> _Goal of the exercise_:
Should a line below contain the word "purple", report it.
━━━━━ Data shown
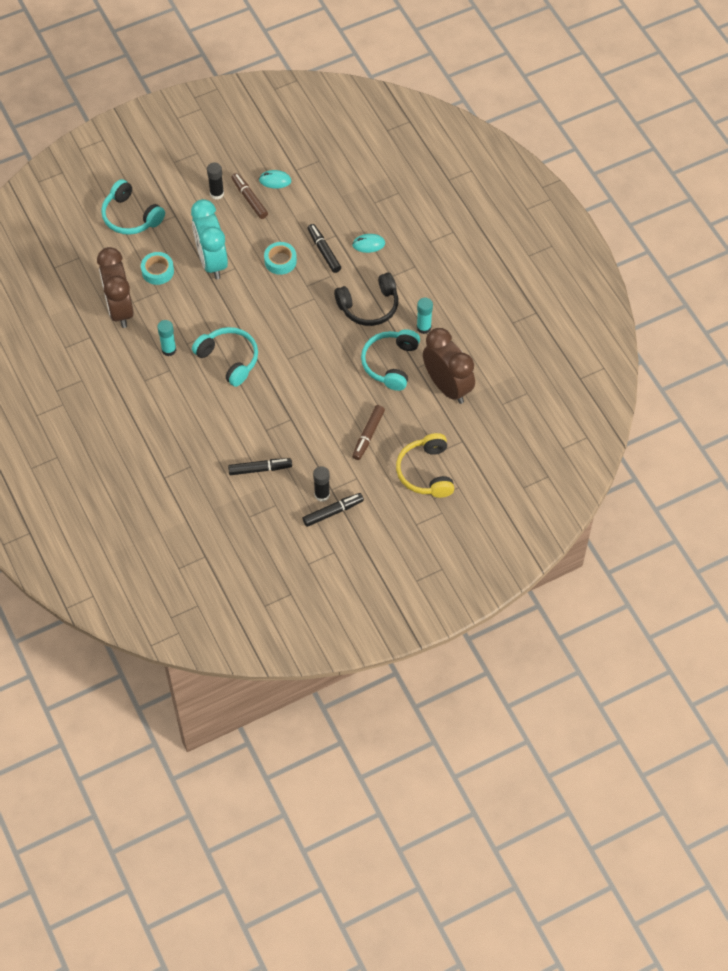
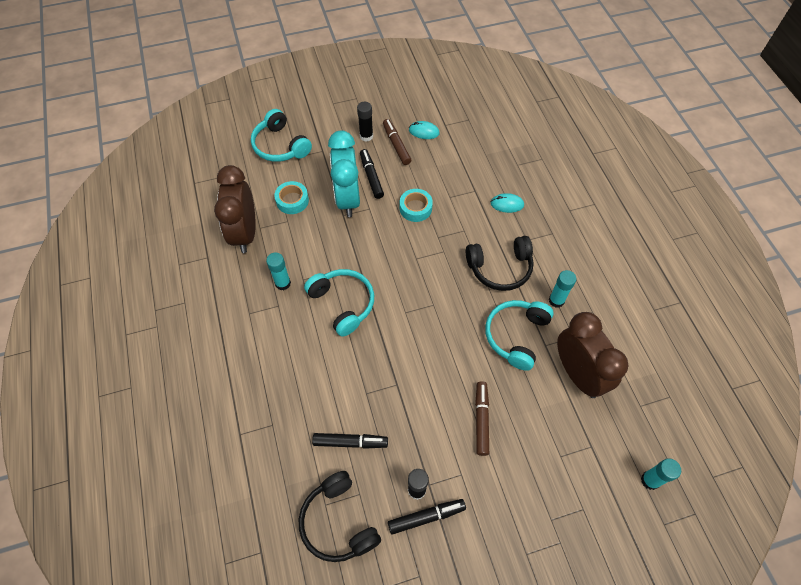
camera: 10 degrees right, 0 degrees up
black marker [307,224,341,273] -> black marker moved to [360,149,384,199]
brown marker [352,405,385,460] -> brown marker turned 150 degrees clockwise [475,381,489,456]
yellow headphones [396,433,454,498] -> none
none -> black headphones [299,471,381,562]
none -> turquoise glue stick [641,458,681,490]

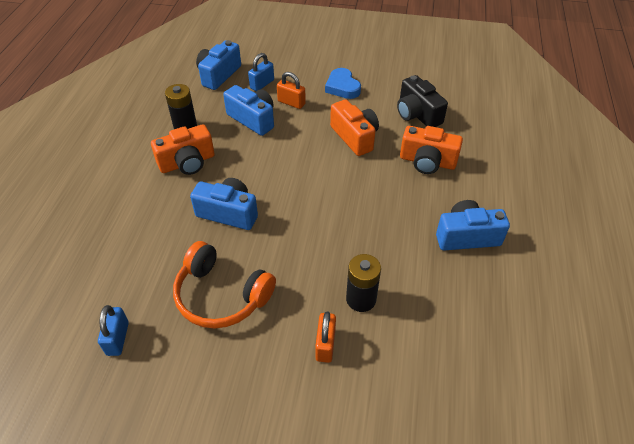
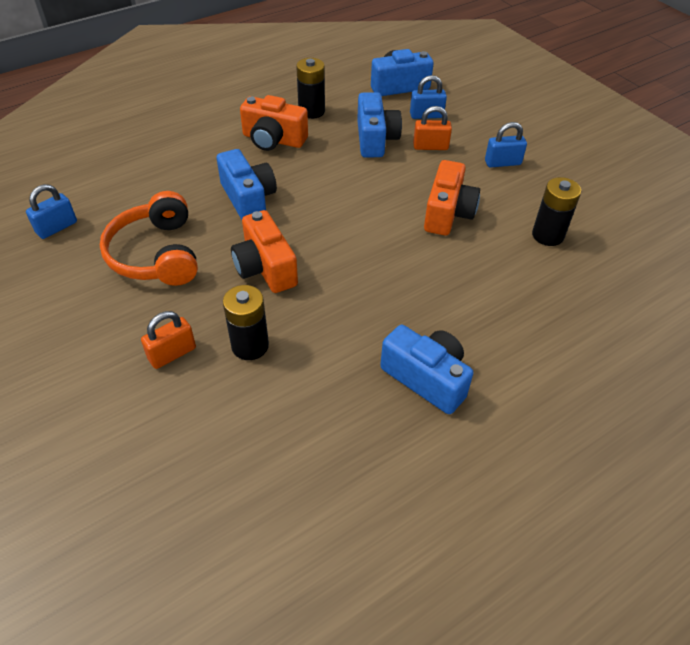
camera: 45 degrees right, 0 degrees up
orange padlock [277,72,306,109] -> orange padlock turned 75 degrees counterclockwise [413,106,452,150]
blue heart [325,68,361,99] -> blue padlock [485,122,527,168]
black camera [397,75,448,127] -> black battery [532,177,581,246]
orange camera [400,126,463,174] -> orange camera moved to [231,210,298,293]

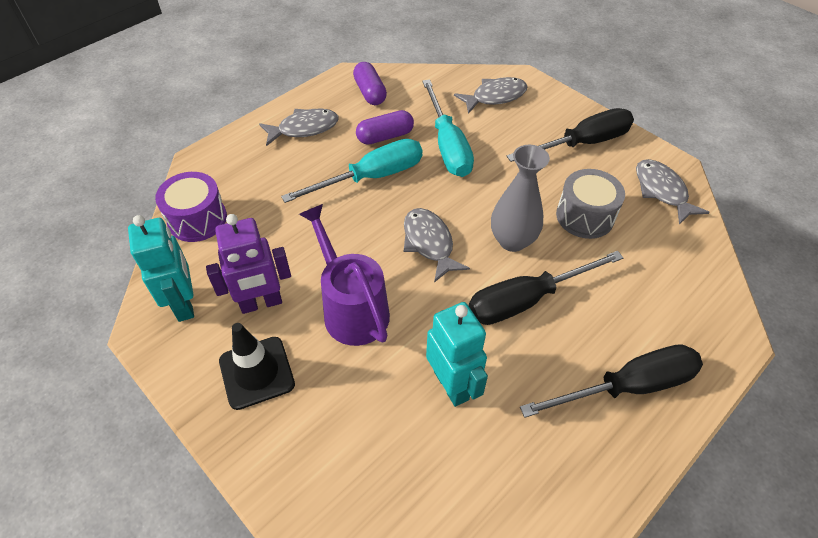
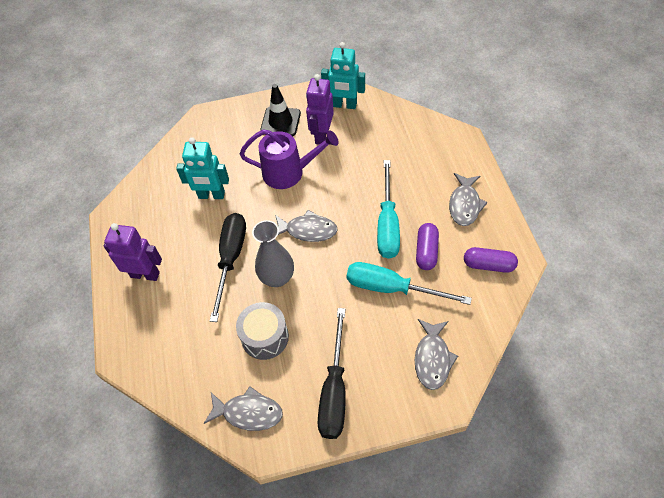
camera: 125 degrees right, 5 degrees up
purple drum [155,172,227,242] -> none
black screwdriver [520,344,703,418] -> purple robot [104,223,162,281]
━━━━━━━━━━
> _Solution below_:
purple drum [155,172,227,242] -> none
black screwdriver [520,344,703,418] -> purple robot [104,223,162,281]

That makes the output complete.